■ Work instruction: Reproduce only the lines from the line containing "camera: 170 degrees left, 0 degrees up" to the end of the entries below, including both of those lines.

■ Extracted records:
>>>>>
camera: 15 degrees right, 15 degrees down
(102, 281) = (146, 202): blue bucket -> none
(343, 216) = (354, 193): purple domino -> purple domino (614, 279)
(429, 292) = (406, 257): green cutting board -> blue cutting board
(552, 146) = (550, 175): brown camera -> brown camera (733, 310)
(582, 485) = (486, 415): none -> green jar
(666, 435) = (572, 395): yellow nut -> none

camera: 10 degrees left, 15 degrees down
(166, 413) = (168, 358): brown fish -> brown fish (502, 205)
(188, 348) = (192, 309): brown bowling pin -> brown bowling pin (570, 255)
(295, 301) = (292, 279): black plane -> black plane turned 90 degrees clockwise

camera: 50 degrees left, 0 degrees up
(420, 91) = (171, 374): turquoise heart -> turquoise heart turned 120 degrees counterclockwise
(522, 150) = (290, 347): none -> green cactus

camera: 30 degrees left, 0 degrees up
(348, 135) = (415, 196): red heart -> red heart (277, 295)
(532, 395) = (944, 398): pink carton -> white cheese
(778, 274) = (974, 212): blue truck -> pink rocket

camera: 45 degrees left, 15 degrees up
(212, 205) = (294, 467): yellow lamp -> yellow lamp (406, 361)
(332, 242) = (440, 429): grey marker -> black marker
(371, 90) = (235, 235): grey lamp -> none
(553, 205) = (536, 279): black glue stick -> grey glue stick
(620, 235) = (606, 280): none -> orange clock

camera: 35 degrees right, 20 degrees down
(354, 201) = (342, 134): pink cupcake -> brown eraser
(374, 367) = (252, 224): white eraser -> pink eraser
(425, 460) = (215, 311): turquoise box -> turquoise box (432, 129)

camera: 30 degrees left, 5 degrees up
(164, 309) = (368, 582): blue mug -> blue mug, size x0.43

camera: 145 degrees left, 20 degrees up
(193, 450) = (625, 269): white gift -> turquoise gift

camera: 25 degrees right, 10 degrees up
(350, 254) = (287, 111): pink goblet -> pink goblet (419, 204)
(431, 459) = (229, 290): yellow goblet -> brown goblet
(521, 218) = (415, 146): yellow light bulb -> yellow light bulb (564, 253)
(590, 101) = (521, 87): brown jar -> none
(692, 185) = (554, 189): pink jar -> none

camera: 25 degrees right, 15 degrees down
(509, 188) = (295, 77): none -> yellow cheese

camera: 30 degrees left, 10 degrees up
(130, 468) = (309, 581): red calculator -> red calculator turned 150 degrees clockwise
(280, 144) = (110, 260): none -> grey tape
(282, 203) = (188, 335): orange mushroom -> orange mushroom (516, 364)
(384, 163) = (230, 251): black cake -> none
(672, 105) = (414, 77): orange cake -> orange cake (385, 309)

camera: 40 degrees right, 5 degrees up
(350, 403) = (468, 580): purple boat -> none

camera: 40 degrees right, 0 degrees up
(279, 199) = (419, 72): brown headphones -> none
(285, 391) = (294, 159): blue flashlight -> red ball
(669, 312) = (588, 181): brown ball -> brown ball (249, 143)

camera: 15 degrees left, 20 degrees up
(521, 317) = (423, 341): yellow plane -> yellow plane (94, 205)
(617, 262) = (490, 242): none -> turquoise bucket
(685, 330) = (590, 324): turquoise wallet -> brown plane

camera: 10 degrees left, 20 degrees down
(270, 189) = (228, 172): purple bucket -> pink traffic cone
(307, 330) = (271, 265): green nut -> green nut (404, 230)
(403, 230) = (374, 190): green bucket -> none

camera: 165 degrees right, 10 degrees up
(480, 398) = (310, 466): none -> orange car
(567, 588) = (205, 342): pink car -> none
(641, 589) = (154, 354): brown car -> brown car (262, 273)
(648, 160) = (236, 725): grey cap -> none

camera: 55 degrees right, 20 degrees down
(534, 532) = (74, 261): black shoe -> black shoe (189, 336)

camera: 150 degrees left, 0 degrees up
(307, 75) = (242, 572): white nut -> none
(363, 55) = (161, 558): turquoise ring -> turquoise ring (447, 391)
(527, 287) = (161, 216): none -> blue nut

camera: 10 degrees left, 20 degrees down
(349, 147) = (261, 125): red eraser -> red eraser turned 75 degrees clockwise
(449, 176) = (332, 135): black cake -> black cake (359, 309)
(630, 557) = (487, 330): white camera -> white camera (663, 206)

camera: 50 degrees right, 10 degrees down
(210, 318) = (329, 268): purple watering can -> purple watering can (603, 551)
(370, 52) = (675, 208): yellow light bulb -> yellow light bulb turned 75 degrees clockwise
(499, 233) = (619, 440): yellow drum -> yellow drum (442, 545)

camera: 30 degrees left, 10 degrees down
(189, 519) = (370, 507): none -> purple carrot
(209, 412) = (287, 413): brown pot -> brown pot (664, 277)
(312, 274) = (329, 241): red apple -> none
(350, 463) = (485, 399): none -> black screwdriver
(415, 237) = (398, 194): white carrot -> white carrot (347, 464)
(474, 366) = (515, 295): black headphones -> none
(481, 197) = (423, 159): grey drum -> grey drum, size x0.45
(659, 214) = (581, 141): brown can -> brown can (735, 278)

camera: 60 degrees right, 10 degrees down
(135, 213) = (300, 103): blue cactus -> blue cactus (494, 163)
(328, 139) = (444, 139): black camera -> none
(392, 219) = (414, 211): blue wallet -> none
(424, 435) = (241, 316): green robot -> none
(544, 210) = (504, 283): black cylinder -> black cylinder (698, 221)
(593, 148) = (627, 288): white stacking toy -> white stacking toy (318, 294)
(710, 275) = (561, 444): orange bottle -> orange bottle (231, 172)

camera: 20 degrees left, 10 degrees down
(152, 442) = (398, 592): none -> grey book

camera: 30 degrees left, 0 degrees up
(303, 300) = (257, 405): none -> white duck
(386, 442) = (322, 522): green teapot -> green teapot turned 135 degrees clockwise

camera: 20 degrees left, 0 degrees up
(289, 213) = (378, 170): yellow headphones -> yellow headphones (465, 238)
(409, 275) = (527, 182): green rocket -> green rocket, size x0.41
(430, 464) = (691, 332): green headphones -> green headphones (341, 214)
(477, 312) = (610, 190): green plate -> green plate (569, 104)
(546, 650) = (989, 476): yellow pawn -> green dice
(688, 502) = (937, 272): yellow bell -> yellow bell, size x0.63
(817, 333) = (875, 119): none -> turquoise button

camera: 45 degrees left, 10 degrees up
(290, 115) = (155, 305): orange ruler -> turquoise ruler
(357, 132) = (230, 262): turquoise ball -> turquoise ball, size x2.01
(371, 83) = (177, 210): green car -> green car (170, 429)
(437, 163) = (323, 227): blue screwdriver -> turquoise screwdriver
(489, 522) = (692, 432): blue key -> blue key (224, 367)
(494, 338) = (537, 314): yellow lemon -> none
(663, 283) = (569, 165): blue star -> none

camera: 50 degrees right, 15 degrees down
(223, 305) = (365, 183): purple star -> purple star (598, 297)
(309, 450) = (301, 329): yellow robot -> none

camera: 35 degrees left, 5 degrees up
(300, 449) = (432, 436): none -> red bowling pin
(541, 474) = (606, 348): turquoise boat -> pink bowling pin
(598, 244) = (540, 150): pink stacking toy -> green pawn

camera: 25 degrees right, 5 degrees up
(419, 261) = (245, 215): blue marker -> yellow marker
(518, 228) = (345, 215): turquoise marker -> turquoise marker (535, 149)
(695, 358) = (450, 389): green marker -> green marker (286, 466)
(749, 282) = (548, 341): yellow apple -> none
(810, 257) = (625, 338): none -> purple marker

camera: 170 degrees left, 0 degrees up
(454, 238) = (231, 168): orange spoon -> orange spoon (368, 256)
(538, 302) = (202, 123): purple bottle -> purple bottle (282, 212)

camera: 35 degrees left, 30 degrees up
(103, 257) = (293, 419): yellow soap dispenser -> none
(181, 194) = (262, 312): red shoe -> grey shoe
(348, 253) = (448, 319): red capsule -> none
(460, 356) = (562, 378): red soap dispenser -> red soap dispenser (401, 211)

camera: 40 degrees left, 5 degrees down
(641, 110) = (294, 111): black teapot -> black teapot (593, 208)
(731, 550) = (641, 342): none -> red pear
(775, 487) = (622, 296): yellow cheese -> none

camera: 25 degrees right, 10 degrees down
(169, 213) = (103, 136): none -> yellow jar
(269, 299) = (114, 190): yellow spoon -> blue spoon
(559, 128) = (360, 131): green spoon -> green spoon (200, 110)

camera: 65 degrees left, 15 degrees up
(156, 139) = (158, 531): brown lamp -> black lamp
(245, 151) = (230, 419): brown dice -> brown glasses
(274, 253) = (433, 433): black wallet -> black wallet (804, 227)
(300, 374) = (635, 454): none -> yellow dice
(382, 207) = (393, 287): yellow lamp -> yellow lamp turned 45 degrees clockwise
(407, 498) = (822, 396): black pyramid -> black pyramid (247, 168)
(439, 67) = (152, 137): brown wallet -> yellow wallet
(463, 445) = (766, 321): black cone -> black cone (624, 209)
<<<<<
■ Response:
camera: 170 degrees left, 0 degrees up
(454, 238) = (231, 168): orange spoon -> orange spoon (368, 256)
(538, 302) = (202, 123): purple bottle -> purple bottle (282, 212)

camera: 35 degrees left, 30 degrees up
(103, 257) = (293, 419): yellow soap dispenser -> none
(181, 194) = (262, 312): red shoe -> grey shoe
(348, 253) = (448, 319): red capsule -> none
(460, 356) = (562, 378): red soap dispenser -> red soap dispenser (401, 211)

camera: 40 degrees left, 5 degrees down
(641, 110) = (294, 111): black teapot -> black teapot (593, 208)
(731, 550) = (641, 342): none -> red pear
(775, 487) = (622, 296): yellow cheese -> none

camera: 25 degrees right, 10 degrees down
(169, 213) = (103, 136): none -> yellow jar
(269, 299) = (114, 190): yellow spoon -> blue spoon
(559, 128) = (360, 131): green spoon -> green spoon (200, 110)

camera: 65 degrees left, 15 degrees up
(156, 139) = (158, 531): brown lamp -> black lamp
(245, 151) = (230, 419): brown dice -> brown glasses
(274, 253) = (433, 433): black wallet -> black wallet (804, 227)
(300, 374) = (635, 454): none -> yellow dice
(382, 207) = (393, 287): yellow lamp -> yellow lamp turned 45 degrees clockwise
(407, 498) = (822, 396): black pyramid -> black pyramid (247, 168)
(439, 67) = (152, 137): brown wallet -> yellow wallet
(463, 445) = (766, 321): black cone -> black cone (624, 209)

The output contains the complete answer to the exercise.